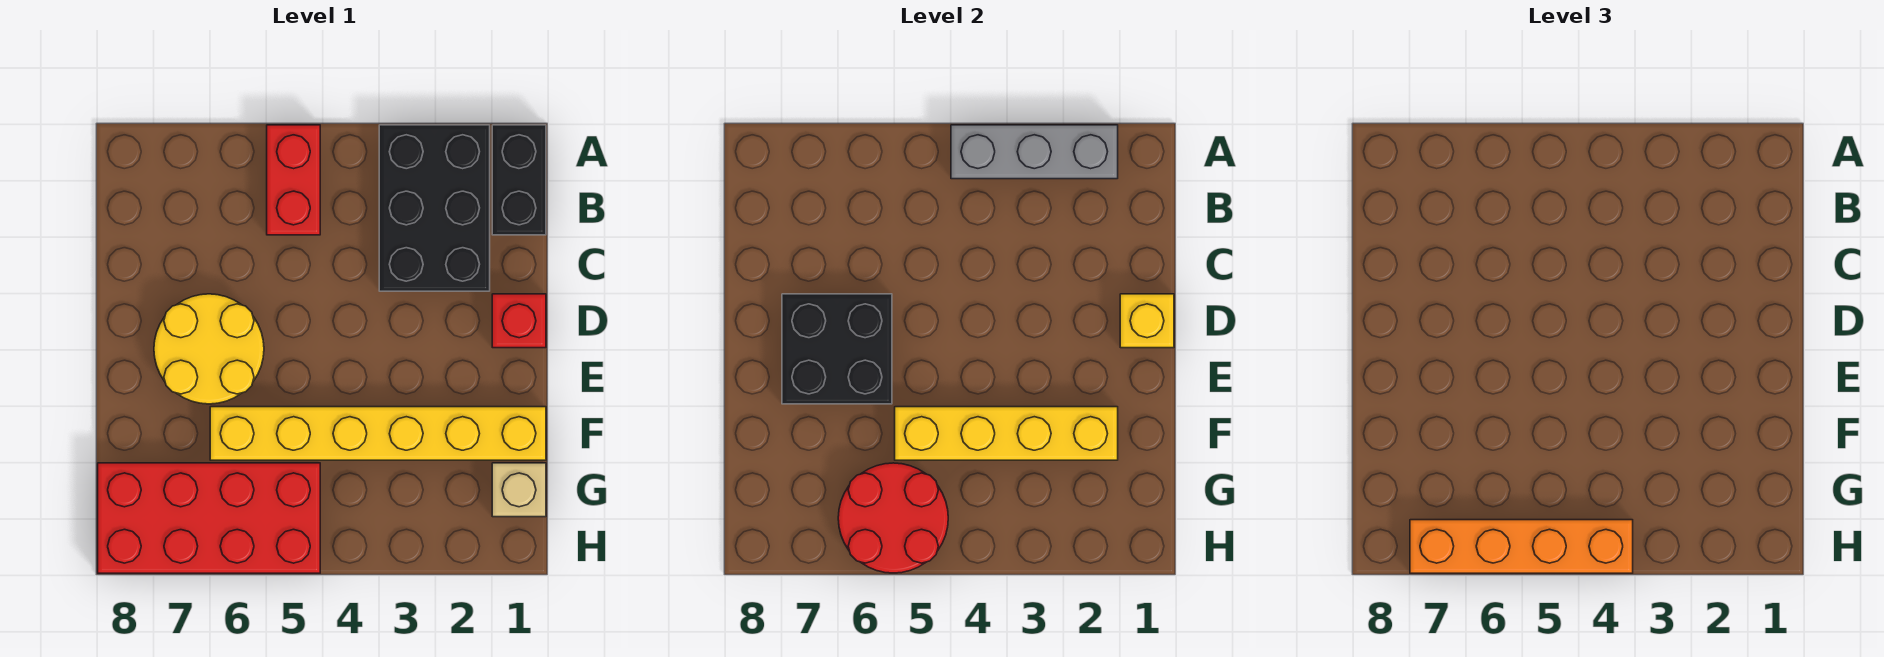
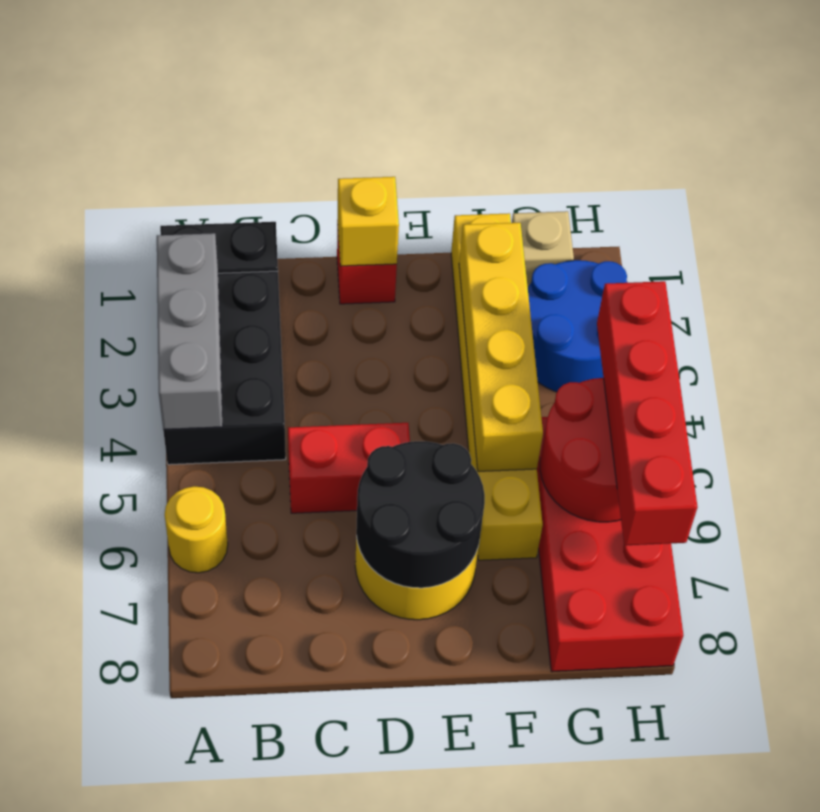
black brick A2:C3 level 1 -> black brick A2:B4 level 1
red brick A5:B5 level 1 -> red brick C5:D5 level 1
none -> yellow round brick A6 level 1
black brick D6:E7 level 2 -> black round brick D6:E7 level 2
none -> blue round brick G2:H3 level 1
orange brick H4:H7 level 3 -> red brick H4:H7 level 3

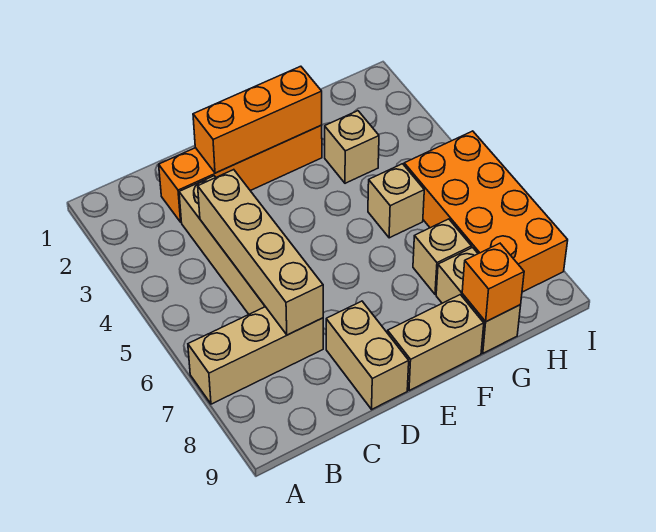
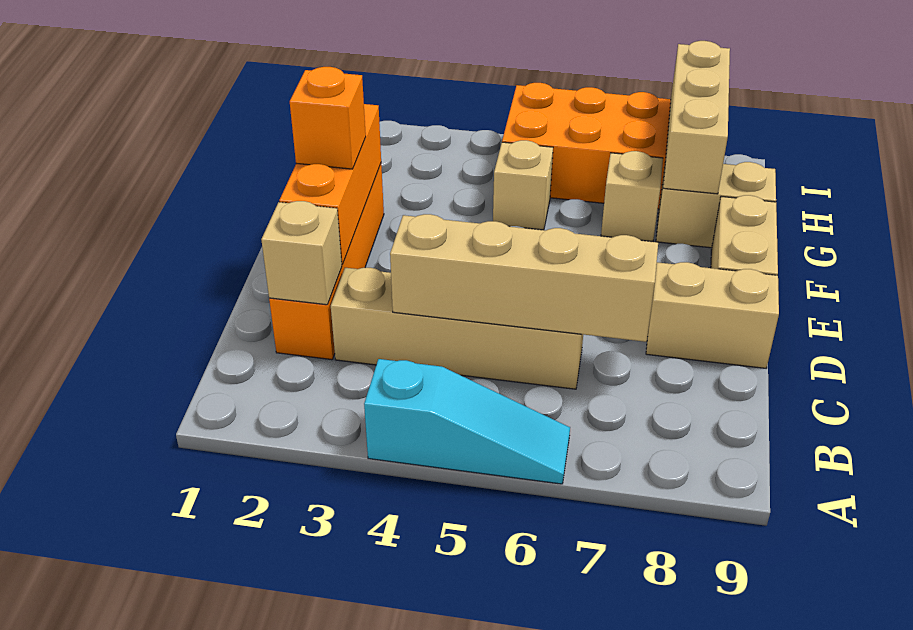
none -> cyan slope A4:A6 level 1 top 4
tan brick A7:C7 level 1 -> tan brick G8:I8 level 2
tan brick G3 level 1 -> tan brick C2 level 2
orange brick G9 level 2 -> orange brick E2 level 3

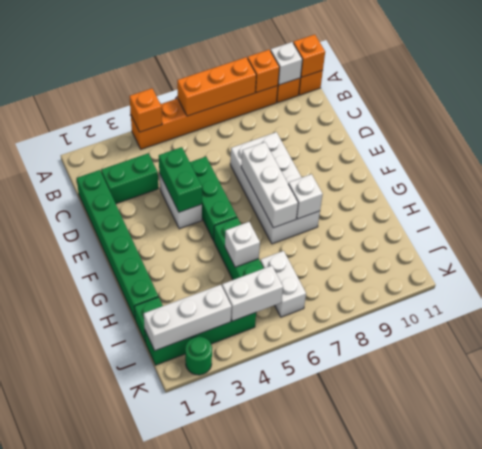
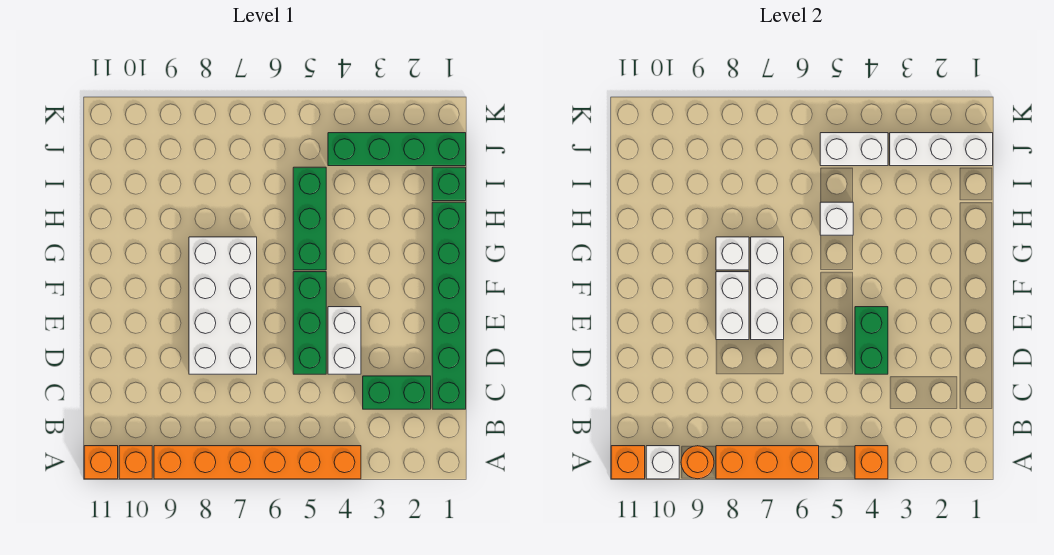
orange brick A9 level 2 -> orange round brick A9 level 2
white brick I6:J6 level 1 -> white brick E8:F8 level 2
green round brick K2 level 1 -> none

• **About this exercise**
Return every line above in which the string "orange" occurs.

• **Answer for the task**
orange brick H4:H7 level 3 -> red brick H4:H7 level 3
orange brick G9 level 2 -> orange brick E2 level 3
orange brick A9 level 2 -> orange round brick A9 level 2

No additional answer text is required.